• **ASSIGNED TASK**: Look through the records and copy each line that has "turned" in it.

Dataset items:
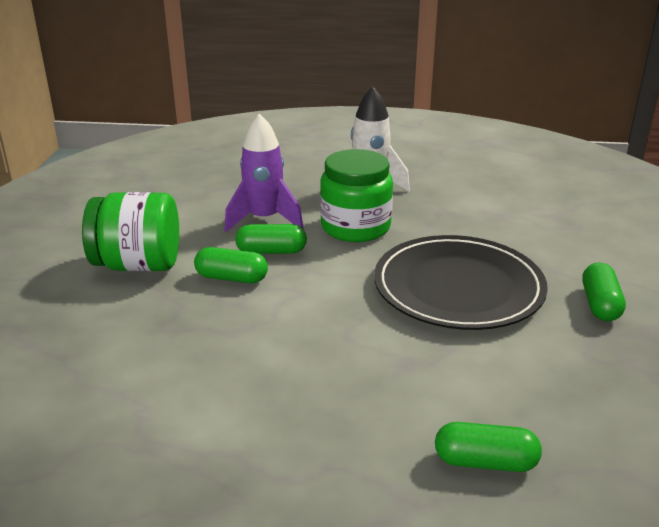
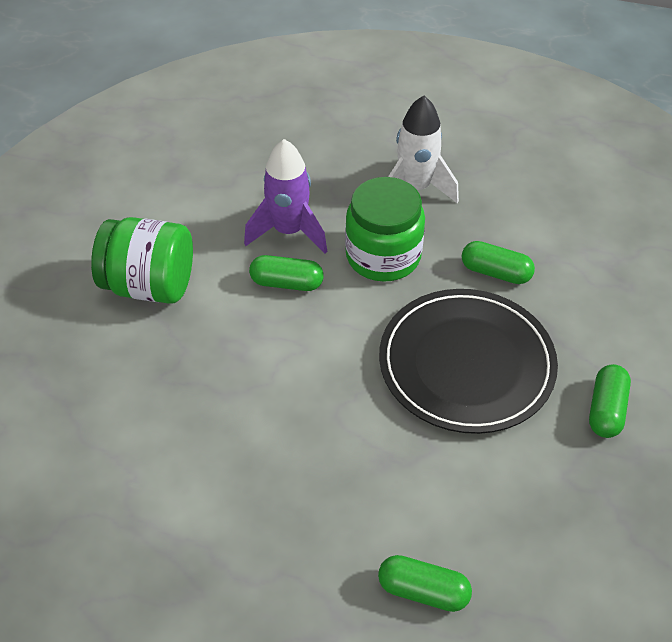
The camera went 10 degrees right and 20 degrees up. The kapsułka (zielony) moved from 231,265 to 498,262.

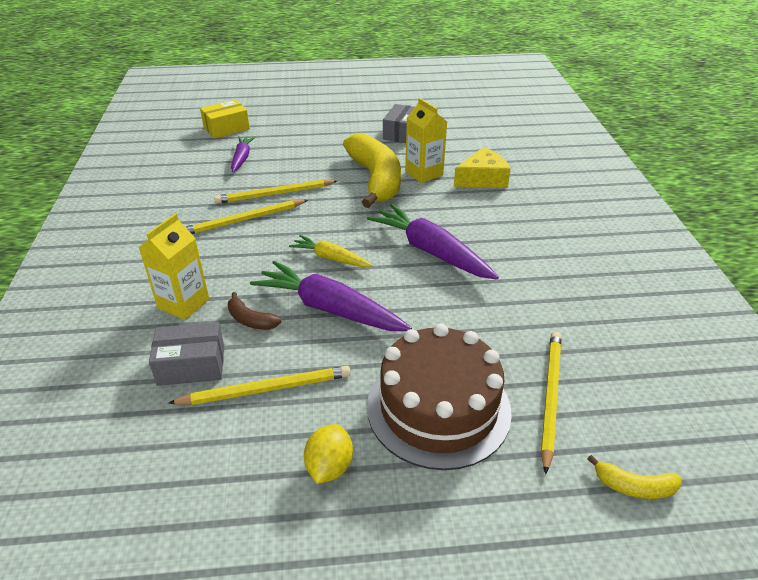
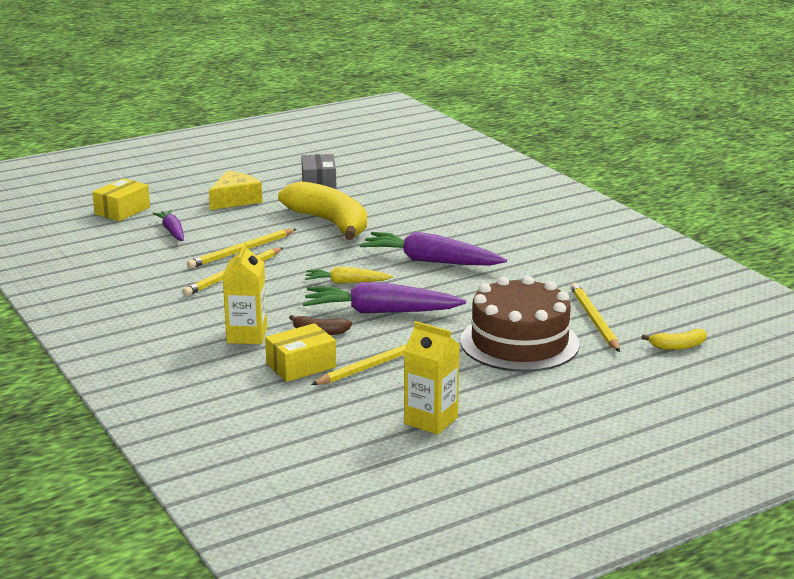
The camera went 25 degrees left and 15 degrees down. The ser (żółty) moved from 482,167 to 235,190. The pudełko (szary) at 186,354 became the pudełko (żółty) at 300,352. The karton mleka (żółty) moved from 426,140 to 432,378. The cytryna (żółty) at 328,454 disappeared.

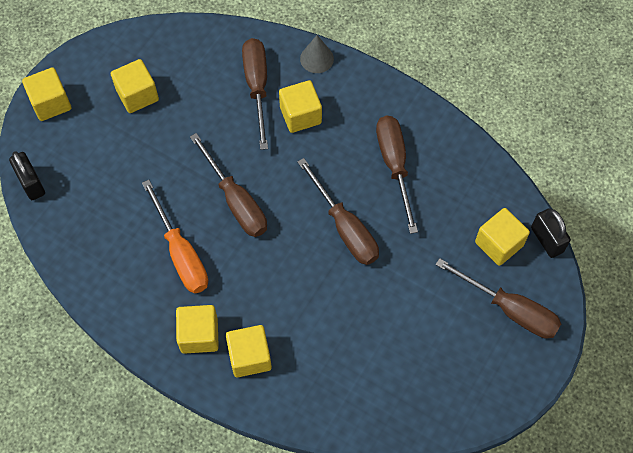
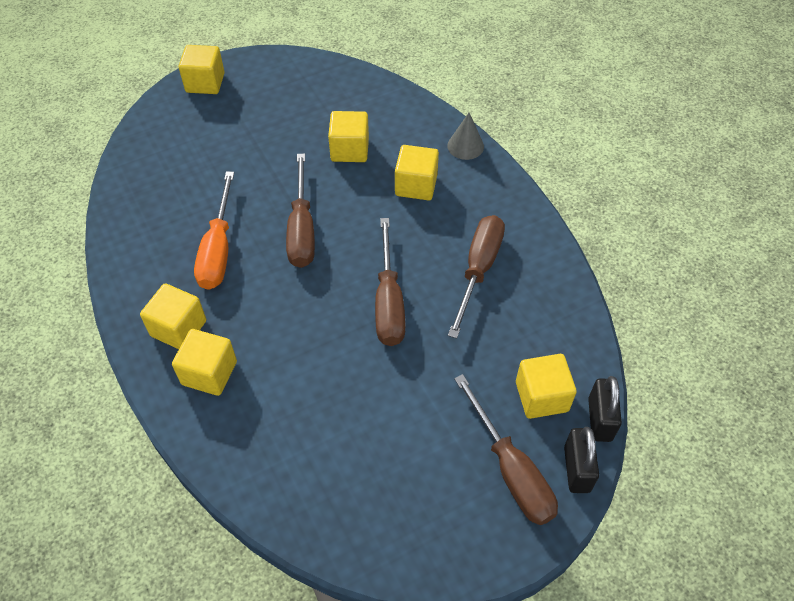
The camera went 30 degrees right and 10 degrees down. The sześcian (żółty) moved from 135,86 to 348,136. The kłódka (czarny) moved from 27,175 to 581,460. The śrubokręt (brązowy) at 255,94 disappeared.

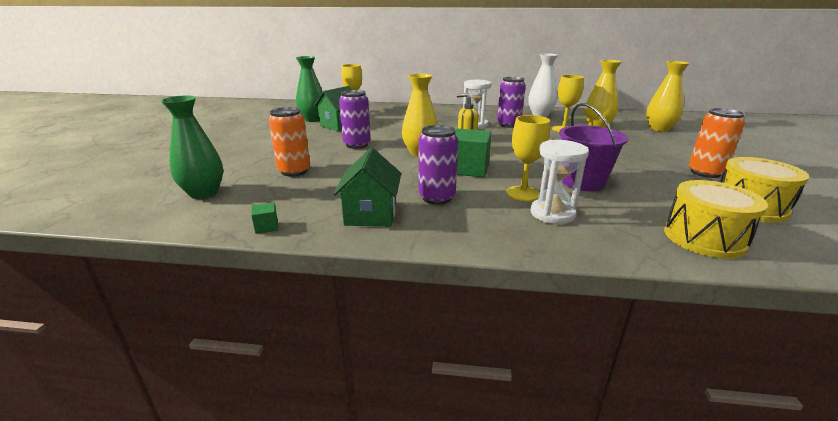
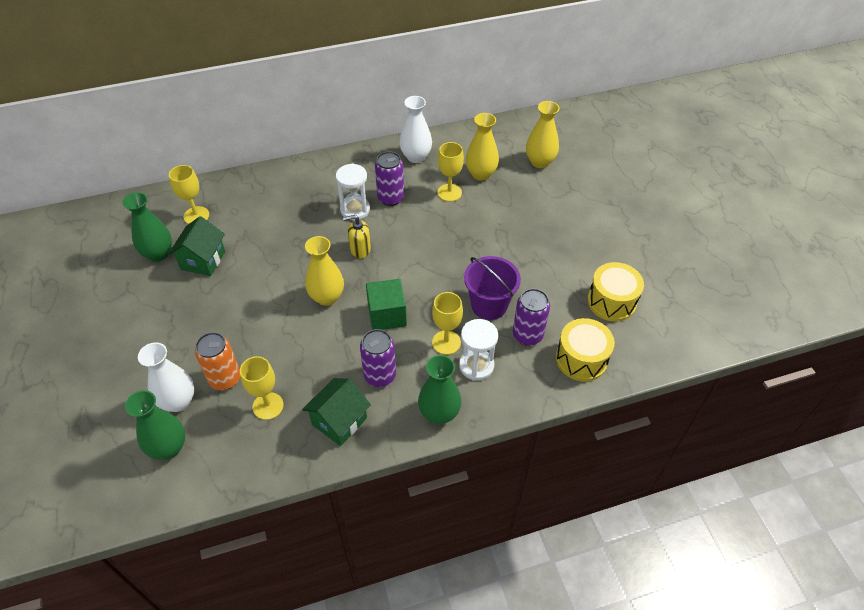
The camera went 25 degrees left and 25 degrees up. The wazon (biały) at 166,377 appeared. The kielich (żółty) at 262,388 appeared. The domek (zielony) at 367,187 turned 60 degrees clockwise. The wazon (zielony) at 440,389 appeared. The puszka (fioletowy) moved from 355,119 to 531,317. The sześcian (zielony) at 264,218 disappeared. The puszka (pomarańczowy) at 717,143 disappeared.

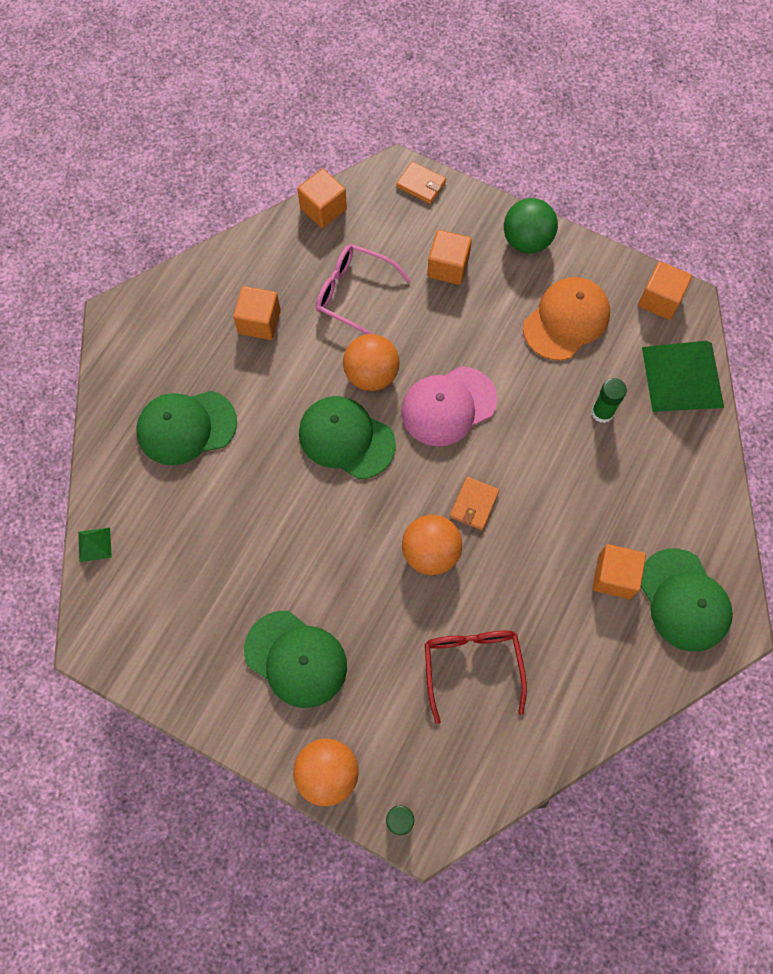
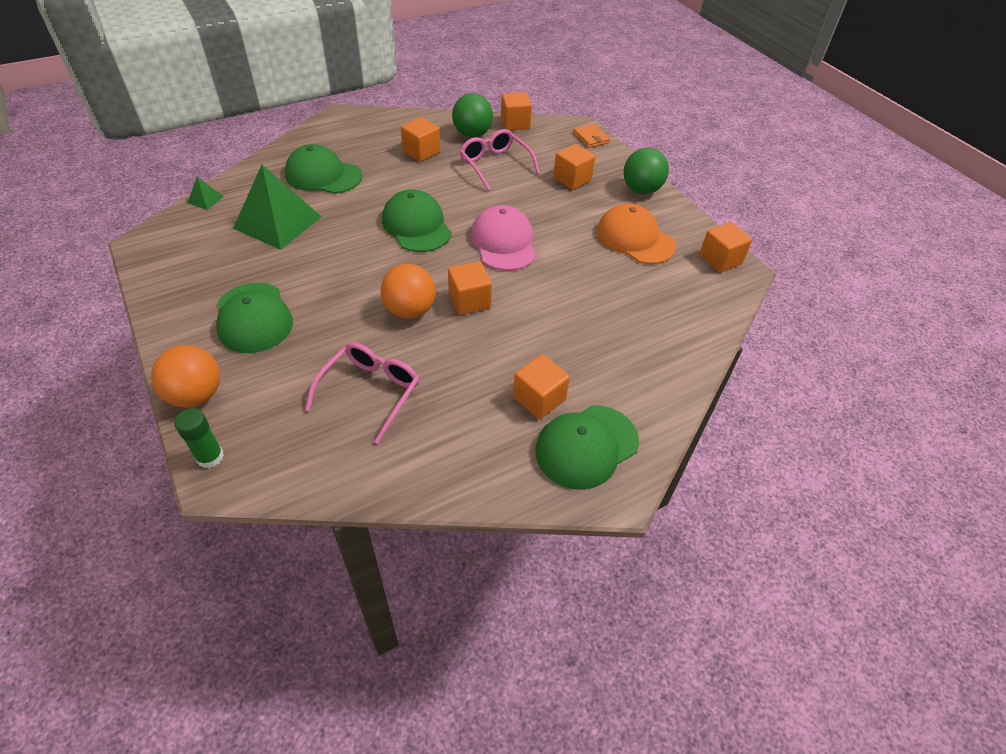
The camera went 30 degrees right and 20 degrees down. The piramida (zielony) moved from 683,376 to 277,207. The okulary (czerwony) at 476,677 became the okulary (różowy) at 362,393. The portfel (pomarańczowy) at 474,503 was replaced by the sześcian (pomarańczowy) at 470,288. The piłka (zielony) at 472,116 appeared. The czapka (różowy) at 449,406 turned 75 degrees clockwise. The czapka (zielony) at 687,600 turned 45 degrees clockwise. The czapka (pomarańczowy) at 566,318 turned 120 degrees counterclockwise. The piłka (pomarańczowy) at 371,362 disappeared. The klej w sztyfcie (zielony) at 609,400 disappeared.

• **REPLY**:
The camera went 25 degrees left and 25 degrees up. The wazon (biały) at 166,377 appeared. The kielich (żółty) at 262,388 appeared. The domek (zielony) at 367,187 turned 60 degrees clockwise. The wazon (zielony) at 440,389 appeared. The puszka (fioletowy) moved from 355,119 to 531,317. The sześcian (zielony) at 264,218 disappeared. The puszka (pomarańczowy) at 717,143 disappeared.
The camera went 30 degrees right and 20 degrees down. The piramida (zielony) moved from 683,376 to 277,207. The okulary (czerwony) at 476,677 became the okulary (różowy) at 362,393. The portfel (pomarańczowy) at 474,503 was replaced by the sześcian (pomarańczowy) at 470,288. The piłka (zielony) at 472,116 appeared. The czapka (różowy) at 449,406 turned 75 degrees clockwise. The czapka (zielony) at 687,600 turned 45 degrees clockwise. The czapka (pomarańczowy) at 566,318 turned 120 degrees counterclockwise. The piłka (pomarańczowy) at 371,362 disappeared. The klej w sztyfcie (zielony) at 609,400 disappeared.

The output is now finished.